*** MATERIAL FOR THE TASK

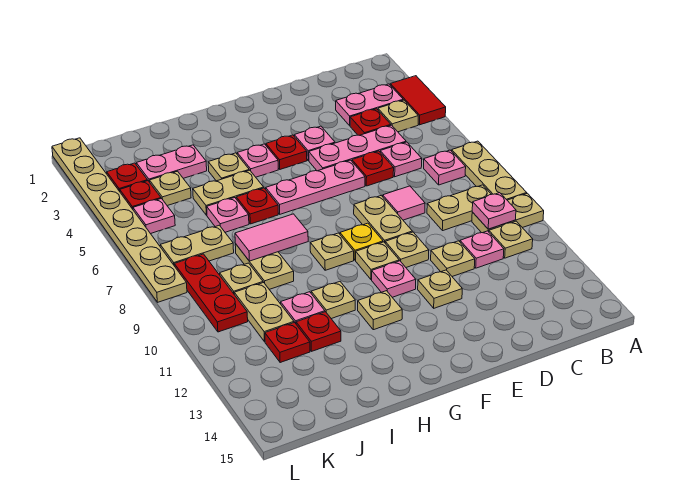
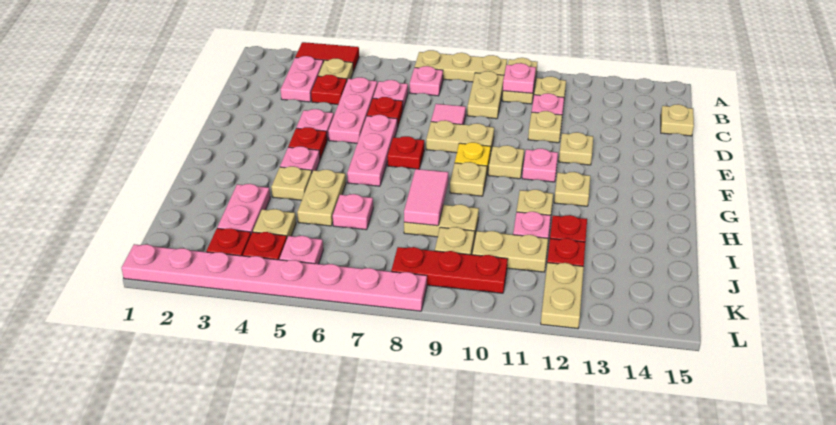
tan plate E10 level 1 -> tan plate C15 level 1
red plate H6 level 1 -> red plate F7 level 1
tan plate J7:K7 level 1 -> tan plate K12:L12 level 1
tan plate L1:L8 level 1 -> pink plate L1:L8 level 1

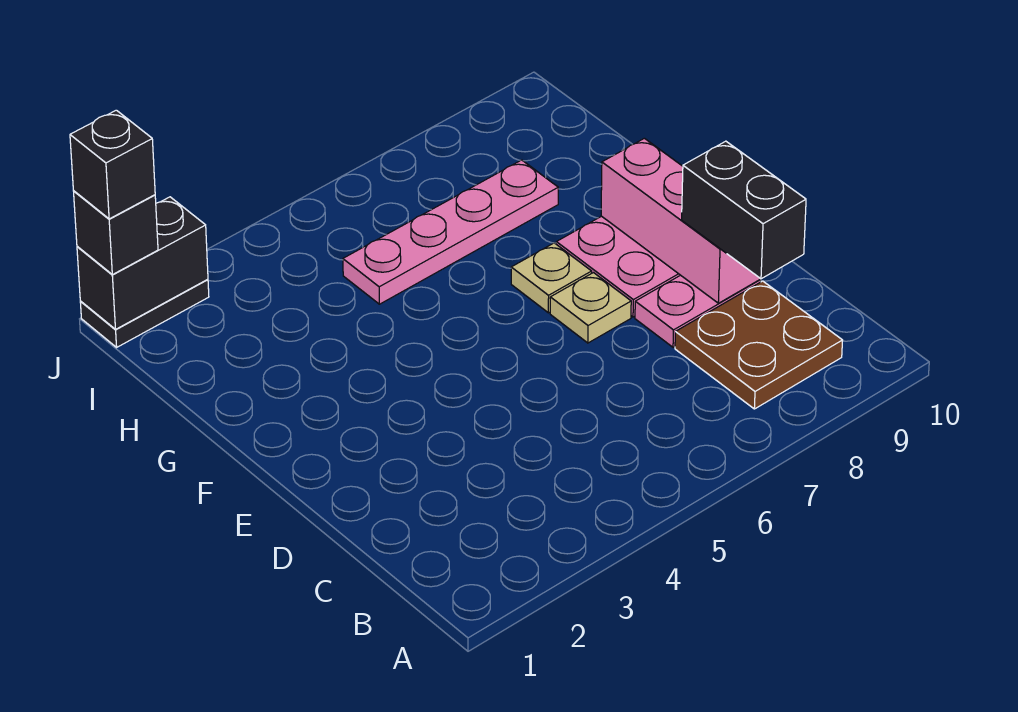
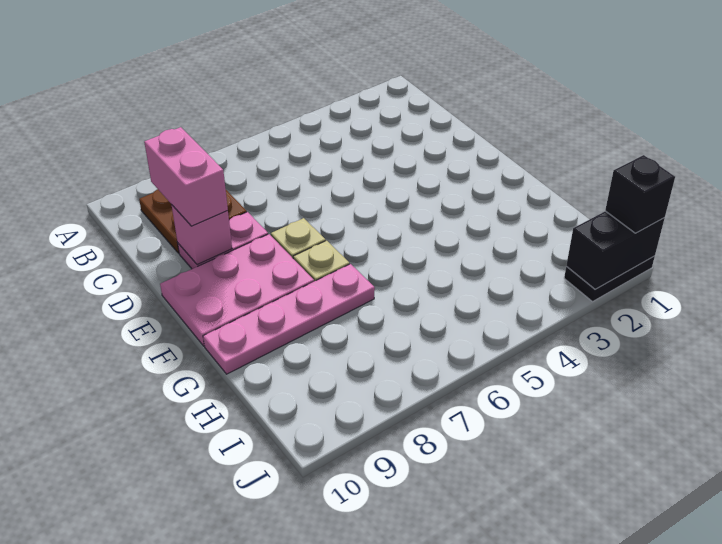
black brick C9:D9 level 3 -> pink brick C9:D9 level 3
pink brick D9:F9 level 2 -> pink brick D9 level 2
pink plate H5:H8 level 1 -> pink plate G7:G10 level 1
black brick J1 level 4 -> none

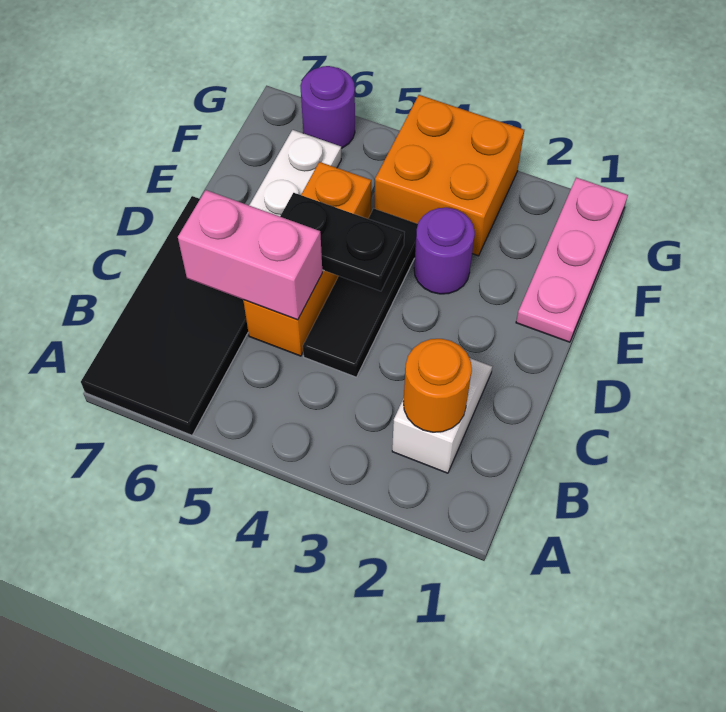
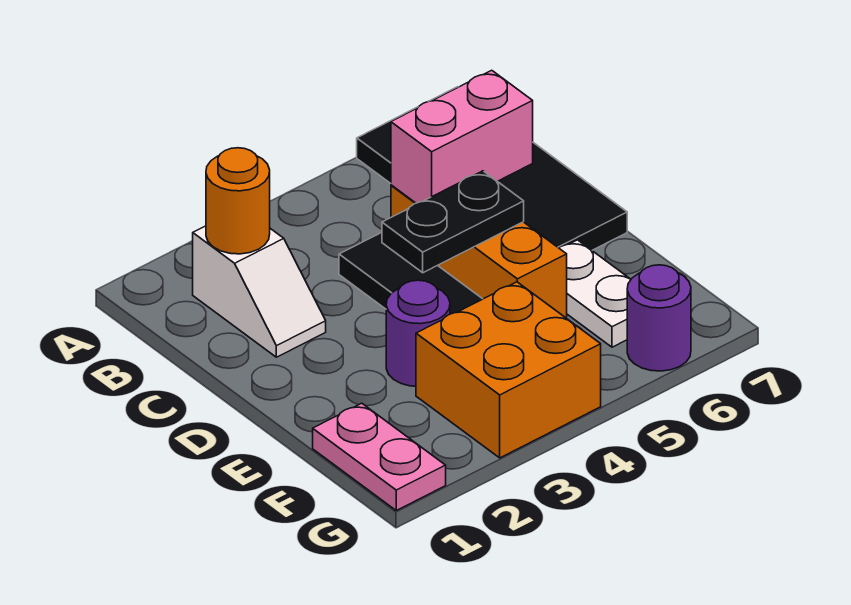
pink plate E1:G1 level 1 -> pink plate F1:G1 level 1

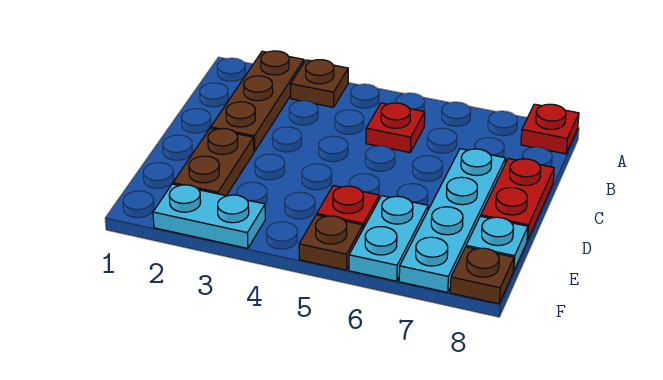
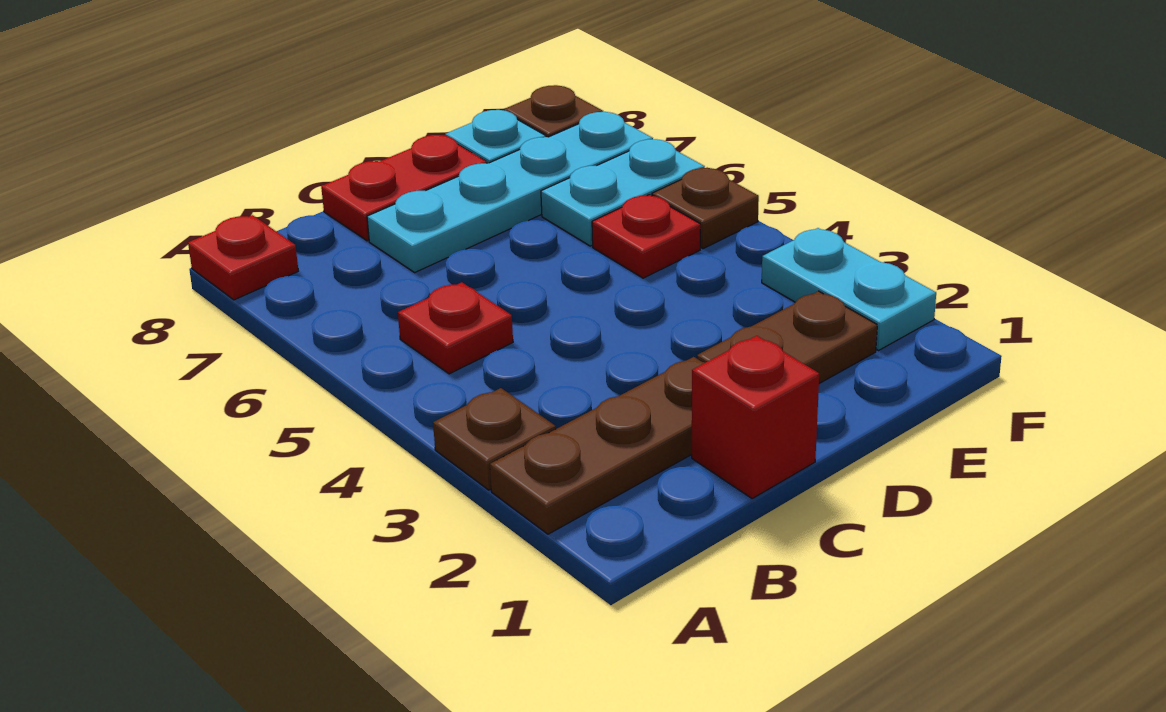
none -> red brick C1 level 1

******

## TASK REQUIREMENTS
Where a line contains "black brick C9:D9", begin there and set down exactly each line through the end of the data above, omitting any pictures.

## RESPONSE BOX
black brick C9:D9 level 3 -> pink brick C9:D9 level 3
pink brick D9:F9 level 2 -> pink brick D9 level 2
pink plate H5:H8 level 1 -> pink plate G7:G10 level 1
black brick J1 level 4 -> none

pink plate E1:G1 level 1 -> pink plate F1:G1 level 1

none -> red brick C1 level 1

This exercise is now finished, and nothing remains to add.